> _Exercise prompt_
Line by line, copy the entries exactly, excluding the pictures.

Stored records:
Start of Block
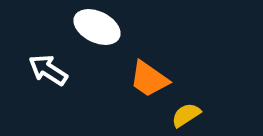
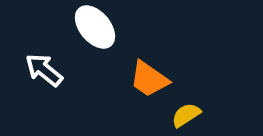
white ellipse: moved 2 px left; rotated 24 degrees clockwise
white arrow: moved 4 px left; rotated 6 degrees clockwise
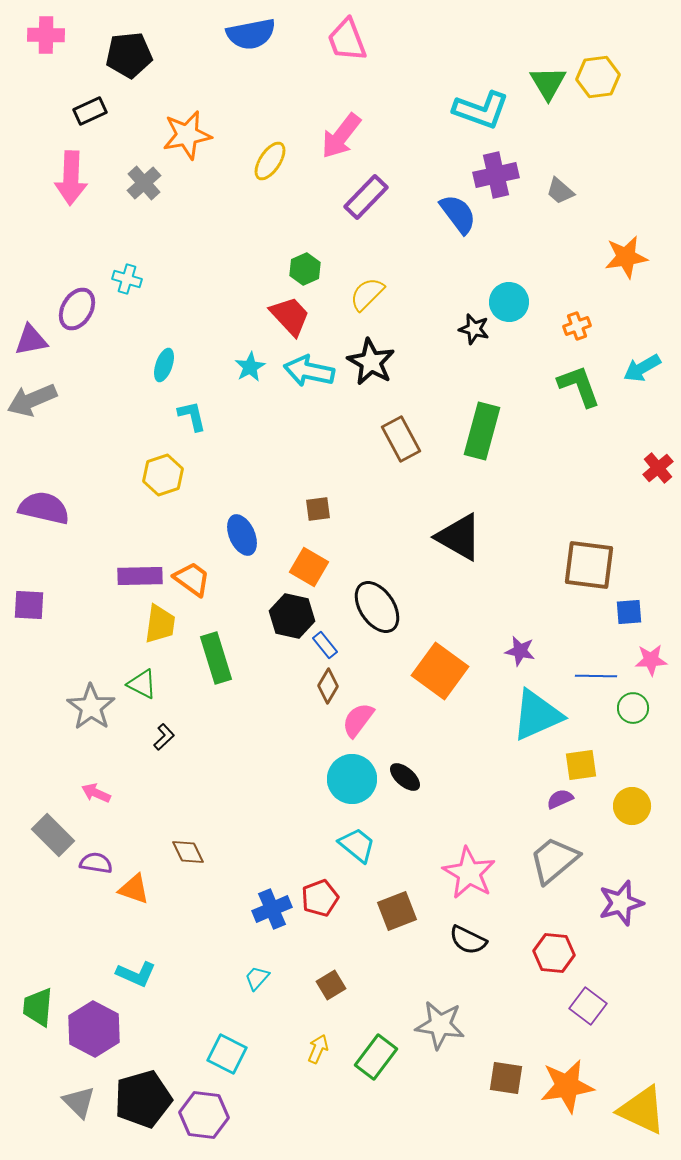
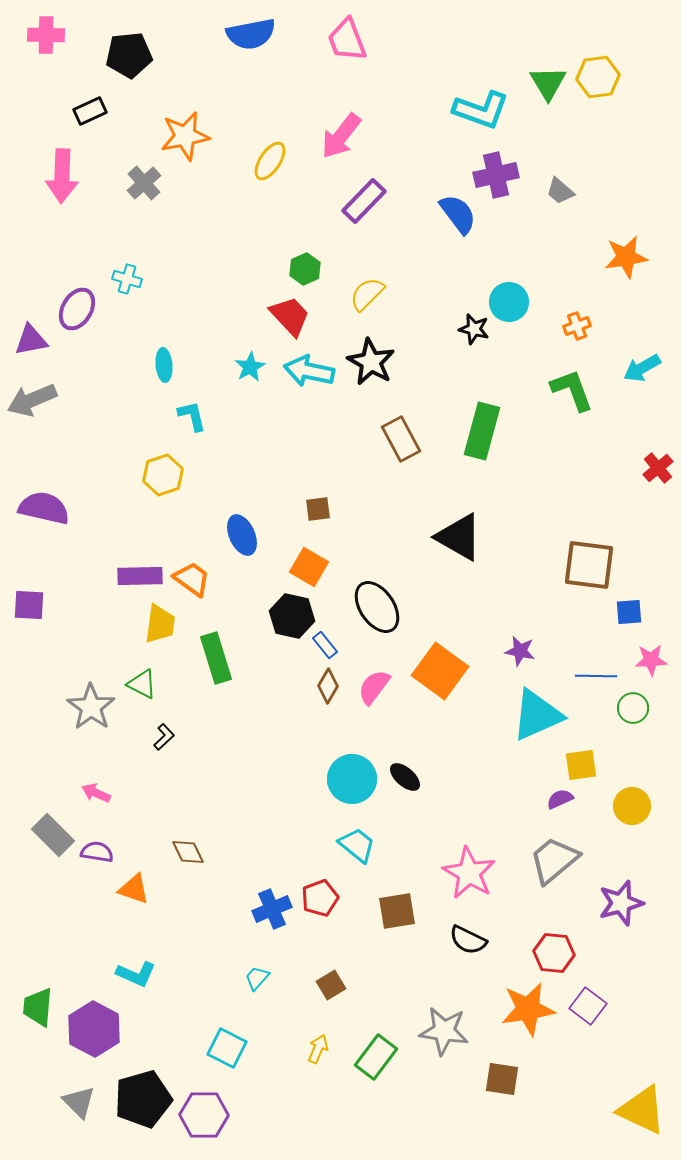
orange star at (187, 135): moved 2 px left, 1 px down
pink arrow at (71, 178): moved 9 px left, 2 px up
purple rectangle at (366, 197): moved 2 px left, 4 px down
cyan ellipse at (164, 365): rotated 24 degrees counterclockwise
green L-shape at (579, 386): moved 7 px left, 4 px down
pink semicircle at (358, 720): moved 16 px right, 33 px up
purple semicircle at (96, 863): moved 1 px right, 11 px up
brown square at (397, 911): rotated 12 degrees clockwise
gray star at (440, 1025): moved 4 px right, 6 px down
cyan square at (227, 1054): moved 6 px up
brown square at (506, 1078): moved 4 px left, 1 px down
orange star at (567, 1086): moved 39 px left, 77 px up
purple hexagon at (204, 1115): rotated 6 degrees counterclockwise
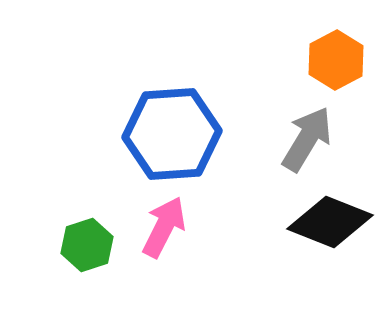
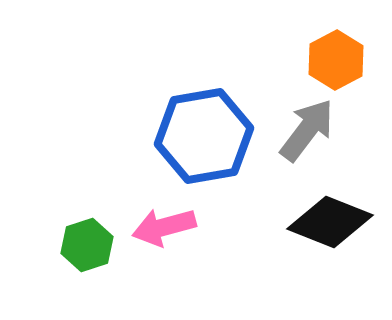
blue hexagon: moved 32 px right, 2 px down; rotated 6 degrees counterclockwise
gray arrow: moved 9 px up; rotated 6 degrees clockwise
pink arrow: rotated 132 degrees counterclockwise
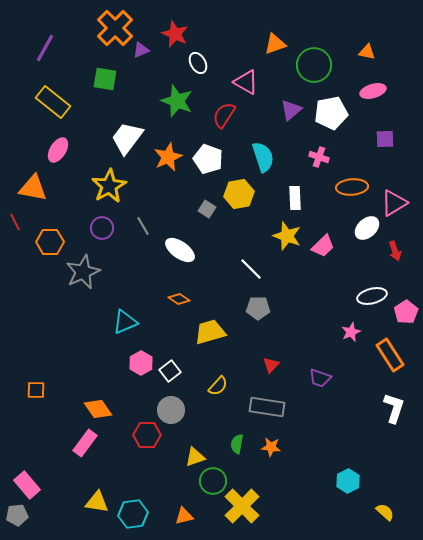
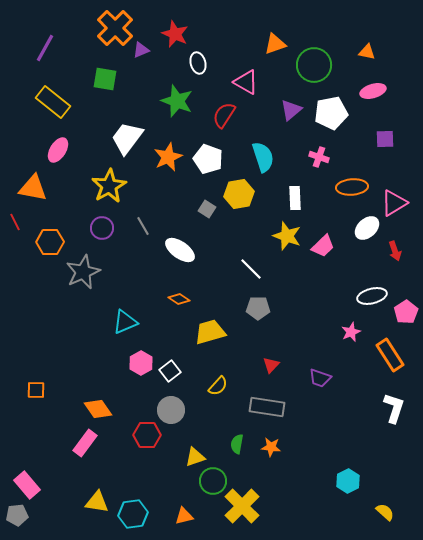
white ellipse at (198, 63): rotated 15 degrees clockwise
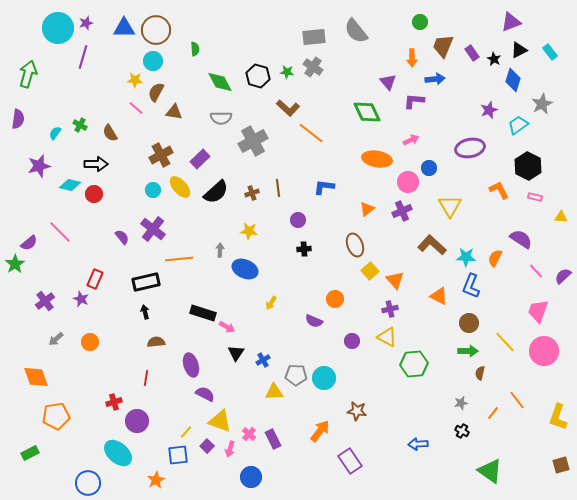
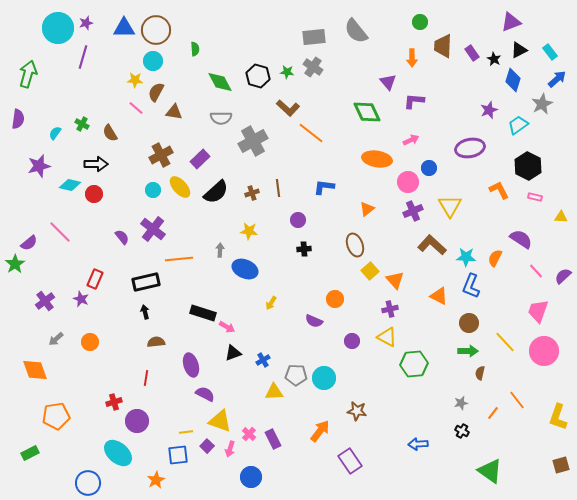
brown trapezoid at (443, 46): rotated 20 degrees counterclockwise
blue arrow at (435, 79): moved 122 px right; rotated 36 degrees counterclockwise
green cross at (80, 125): moved 2 px right, 1 px up
purple cross at (402, 211): moved 11 px right
black triangle at (236, 353): moved 3 px left; rotated 36 degrees clockwise
orange diamond at (36, 377): moved 1 px left, 7 px up
yellow line at (186, 432): rotated 40 degrees clockwise
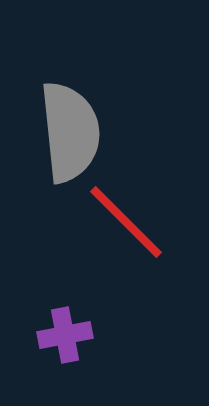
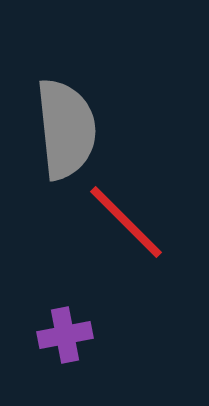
gray semicircle: moved 4 px left, 3 px up
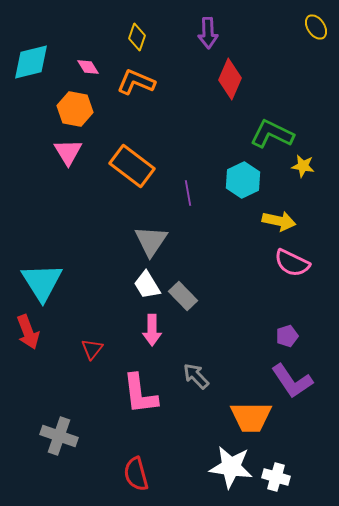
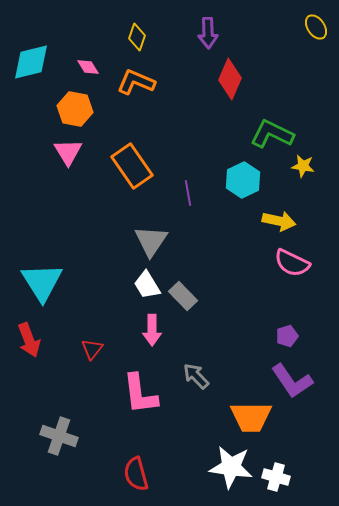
orange rectangle: rotated 18 degrees clockwise
red arrow: moved 1 px right, 8 px down
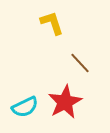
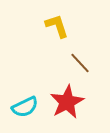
yellow L-shape: moved 5 px right, 3 px down
red star: moved 2 px right
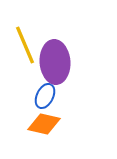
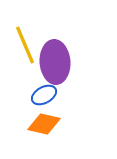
blue ellipse: moved 1 px left, 1 px up; rotated 35 degrees clockwise
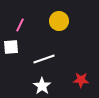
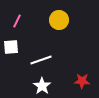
yellow circle: moved 1 px up
pink line: moved 3 px left, 4 px up
white line: moved 3 px left, 1 px down
red star: moved 1 px right, 1 px down
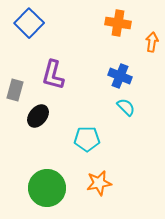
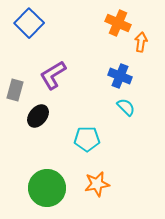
orange cross: rotated 15 degrees clockwise
orange arrow: moved 11 px left
purple L-shape: rotated 44 degrees clockwise
orange star: moved 2 px left, 1 px down
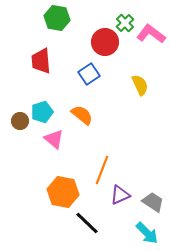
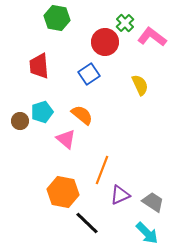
pink L-shape: moved 1 px right, 3 px down
red trapezoid: moved 2 px left, 5 px down
pink triangle: moved 12 px right
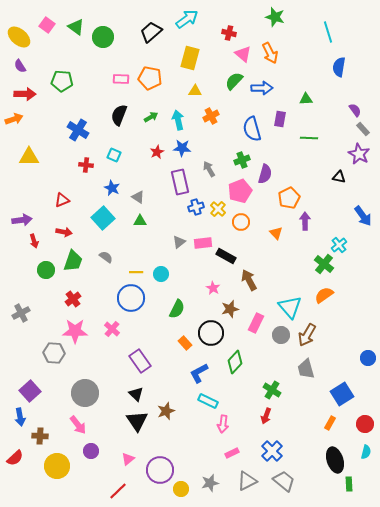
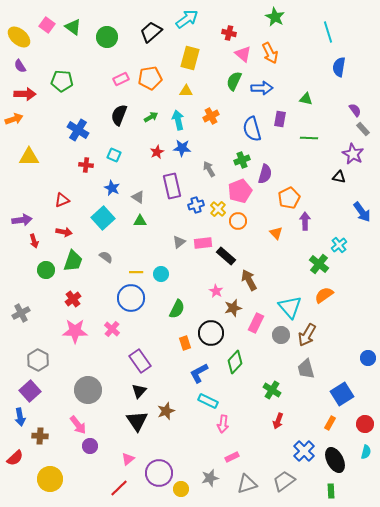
green star at (275, 17): rotated 12 degrees clockwise
green triangle at (76, 27): moved 3 px left
green circle at (103, 37): moved 4 px right
orange pentagon at (150, 78): rotated 20 degrees counterclockwise
pink rectangle at (121, 79): rotated 28 degrees counterclockwise
green semicircle at (234, 81): rotated 18 degrees counterclockwise
yellow triangle at (195, 91): moved 9 px left
green triangle at (306, 99): rotated 16 degrees clockwise
purple star at (359, 154): moved 6 px left
purple rectangle at (180, 182): moved 8 px left, 4 px down
blue cross at (196, 207): moved 2 px up
blue arrow at (363, 216): moved 1 px left, 4 px up
orange circle at (241, 222): moved 3 px left, 1 px up
black rectangle at (226, 256): rotated 12 degrees clockwise
green cross at (324, 264): moved 5 px left
pink star at (213, 288): moved 3 px right, 3 px down
brown star at (230, 309): moved 3 px right, 1 px up
orange rectangle at (185, 343): rotated 24 degrees clockwise
gray hexagon at (54, 353): moved 16 px left, 7 px down; rotated 25 degrees clockwise
gray circle at (85, 393): moved 3 px right, 3 px up
black triangle at (136, 394): moved 3 px right, 3 px up; rotated 28 degrees clockwise
red arrow at (266, 416): moved 12 px right, 5 px down
purple circle at (91, 451): moved 1 px left, 5 px up
blue cross at (272, 451): moved 32 px right
pink rectangle at (232, 453): moved 4 px down
black ellipse at (335, 460): rotated 10 degrees counterclockwise
yellow circle at (57, 466): moved 7 px left, 13 px down
purple circle at (160, 470): moved 1 px left, 3 px down
gray triangle at (247, 481): moved 3 px down; rotated 10 degrees clockwise
gray trapezoid at (284, 481): rotated 75 degrees counterclockwise
gray star at (210, 483): moved 5 px up
green rectangle at (349, 484): moved 18 px left, 7 px down
red line at (118, 491): moved 1 px right, 3 px up
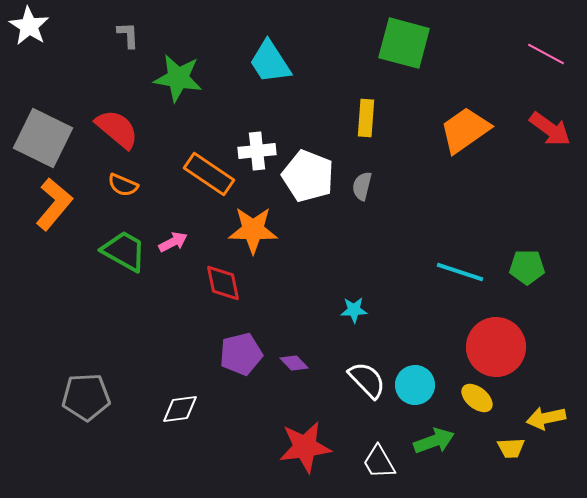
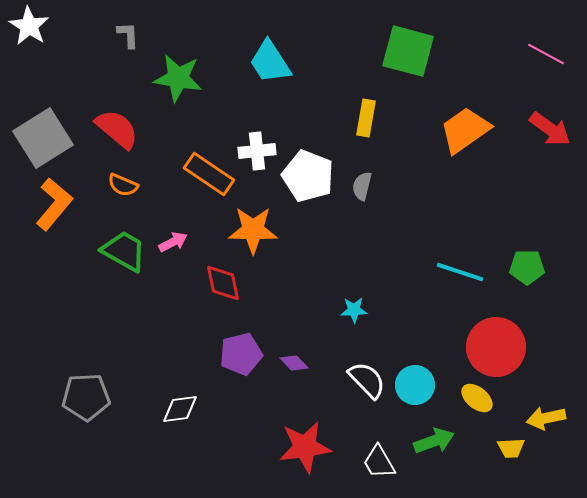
green square: moved 4 px right, 8 px down
yellow rectangle: rotated 6 degrees clockwise
gray square: rotated 32 degrees clockwise
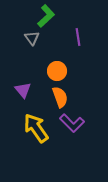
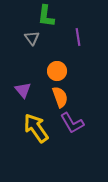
green L-shape: rotated 140 degrees clockwise
purple L-shape: rotated 15 degrees clockwise
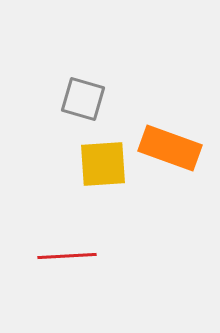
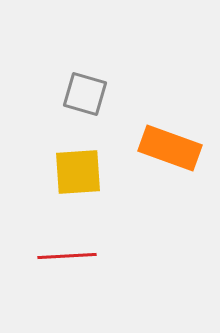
gray square: moved 2 px right, 5 px up
yellow square: moved 25 px left, 8 px down
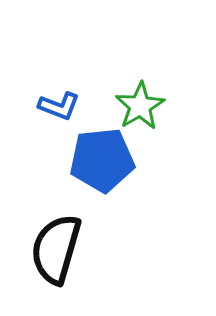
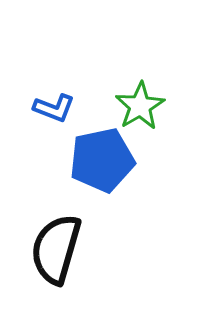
blue L-shape: moved 5 px left, 2 px down
blue pentagon: rotated 6 degrees counterclockwise
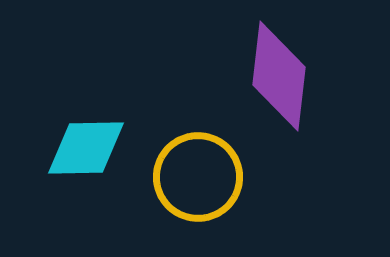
End of Block
> _Completed exercise_
white ellipse: moved 2 px left; rotated 24 degrees clockwise
white arrow: moved 4 px left; rotated 6 degrees clockwise
orange star at (187, 135): moved 2 px left, 1 px down
pink arrow at (71, 178): moved 9 px left, 2 px up
purple rectangle at (366, 197): moved 2 px left, 4 px down
cyan ellipse at (164, 365): rotated 24 degrees counterclockwise
green L-shape at (579, 386): moved 7 px left, 4 px down
pink semicircle at (358, 720): moved 16 px right, 33 px up
purple semicircle at (96, 863): moved 1 px right, 11 px up
brown square at (397, 911): rotated 12 degrees clockwise
gray star at (440, 1025): moved 4 px right, 6 px down
cyan square at (227, 1054): moved 6 px up
brown square at (506, 1078): moved 4 px left, 1 px down
orange star at (567, 1086): moved 39 px left, 77 px up
purple hexagon at (204, 1115): rotated 6 degrees counterclockwise
blue hexagon: moved 32 px right, 2 px down; rotated 6 degrees counterclockwise
gray arrow: moved 9 px up; rotated 6 degrees clockwise
pink arrow: rotated 132 degrees counterclockwise
white ellipse at (198, 63): rotated 15 degrees clockwise
brown trapezoid at (443, 46): rotated 20 degrees counterclockwise
blue arrow at (435, 79): moved 122 px right; rotated 36 degrees counterclockwise
green cross at (80, 125): moved 2 px right, 1 px up
purple cross at (402, 211): moved 11 px right
black triangle at (236, 353): moved 3 px left; rotated 36 degrees clockwise
orange diamond at (36, 377): moved 1 px left, 7 px up
yellow line at (186, 432): rotated 40 degrees clockwise
gray semicircle: moved 4 px left, 3 px up
orange rectangle: rotated 18 degrees clockwise
red arrow: moved 1 px right, 8 px down
yellow L-shape: moved 5 px right, 3 px down
red star: moved 2 px right
blue ellipse: moved 1 px left, 1 px up; rotated 35 degrees clockwise
yellow circle: moved 1 px up
pink line: moved 3 px left, 4 px up
white line: moved 3 px left, 1 px down
red star: moved 1 px right, 1 px down
orange cross: rotated 15 degrees clockwise
orange arrow: moved 11 px left
purple L-shape: rotated 44 degrees clockwise
orange star: moved 2 px left, 1 px down
pink L-shape: moved 1 px right, 3 px down
red trapezoid: moved 2 px left, 5 px down
pink triangle: moved 12 px right
green star at (275, 17): rotated 12 degrees clockwise
green triangle at (76, 27): moved 3 px left
green circle at (103, 37): moved 4 px right
orange pentagon at (150, 78): rotated 20 degrees counterclockwise
pink rectangle at (121, 79): rotated 28 degrees counterclockwise
green semicircle at (234, 81): rotated 18 degrees counterclockwise
yellow triangle at (195, 91): moved 9 px left
green triangle at (306, 99): rotated 16 degrees clockwise
purple star at (359, 154): moved 6 px left
purple rectangle at (180, 182): moved 8 px left, 4 px down
blue cross at (196, 207): moved 2 px up
blue arrow at (363, 216): moved 1 px left, 4 px up
orange circle at (241, 222): moved 3 px left, 1 px up
black rectangle at (226, 256): rotated 12 degrees clockwise
green cross at (324, 264): moved 5 px left
pink star at (213, 288): moved 3 px right, 3 px down
brown star at (230, 309): moved 3 px right, 1 px up
orange rectangle at (185, 343): rotated 24 degrees clockwise
gray hexagon at (54, 353): moved 16 px left, 7 px down; rotated 25 degrees clockwise
gray circle at (85, 393): moved 3 px right, 3 px up
black triangle at (136, 394): moved 3 px right, 3 px up; rotated 28 degrees clockwise
red arrow at (266, 416): moved 12 px right, 5 px down
purple circle at (91, 451): moved 1 px left, 5 px up
blue cross at (272, 451): moved 32 px right
pink rectangle at (232, 453): moved 4 px down
black ellipse at (335, 460): rotated 10 degrees counterclockwise
yellow circle at (57, 466): moved 7 px left, 13 px down
purple circle at (160, 470): moved 1 px left, 3 px down
gray triangle at (247, 481): moved 3 px down; rotated 10 degrees clockwise
gray trapezoid at (284, 481): rotated 75 degrees counterclockwise
gray star at (210, 483): moved 5 px up
green rectangle at (349, 484): moved 18 px left, 7 px down
red line at (118, 491): moved 1 px right, 3 px up
green square: moved 4 px right, 8 px down
yellow rectangle: rotated 6 degrees clockwise
gray square: rotated 32 degrees clockwise
green L-shape: rotated 140 degrees clockwise
purple L-shape: rotated 15 degrees clockwise
gray square: moved 2 px right, 5 px up
yellow square: moved 25 px left, 8 px down
blue L-shape: moved 5 px left, 2 px down
blue pentagon: rotated 6 degrees counterclockwise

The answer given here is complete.